The answer should consist of each line below that contains the word "blue".

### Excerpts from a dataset
----

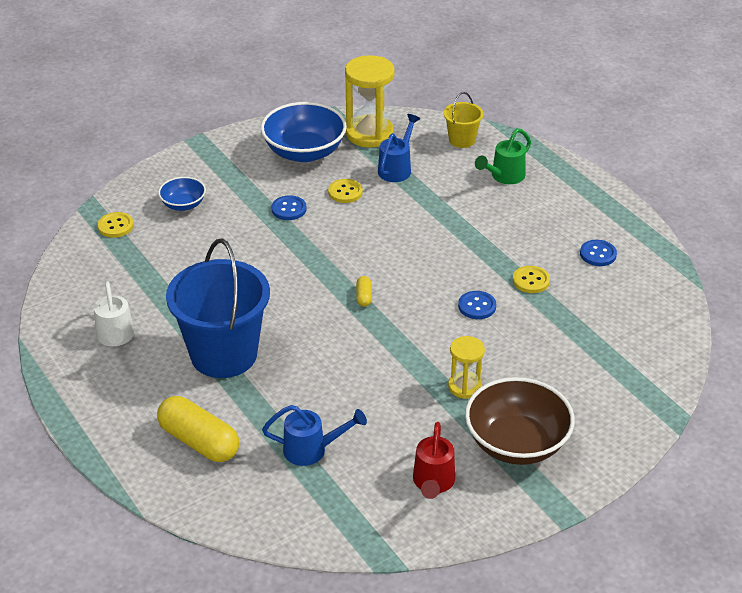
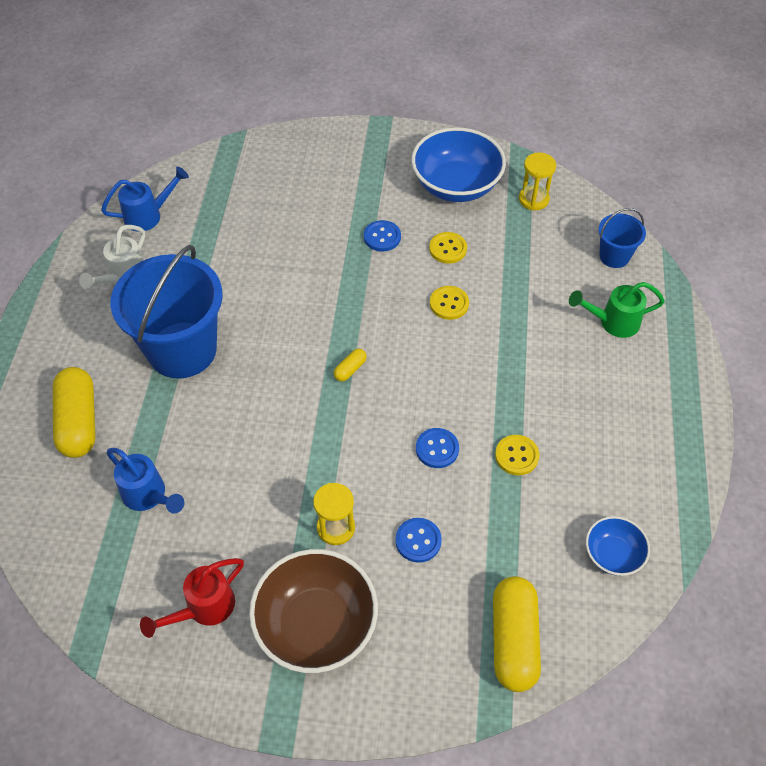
camera: 40 degrees right, 15 degrees up
(115, 226) = (232, 170): yellow button -> yellow button (449, 304)
(183, 205) = (303, 180): blue bowl -> blue bowl (613, 554)
(369, 134) = (533, 199): yellow hourglass -> yellow hourglass, size x0.57
(397, 168) = (520, 251): blue watering can -> blue watering can (149, 215)
(462, 140) = (614, 256): yellow bucket -> blue bucket
(598, 254) = (615, 471): blue button -> blue button (418, 541)
(641, 373) = (514, 640): none -> yellow capsule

----

### Response to this task
(183, 205) = (303, 180): blue bowl -> blue bowl (613, 554)
(397, 168) = (520, 251): blue watering can -> blue watering can (149, 215)
(462, 140) = (614, 256): yellow bucket -> blue bucket
(598, 254) = (615, 471): blue button -> blue button (418, 541)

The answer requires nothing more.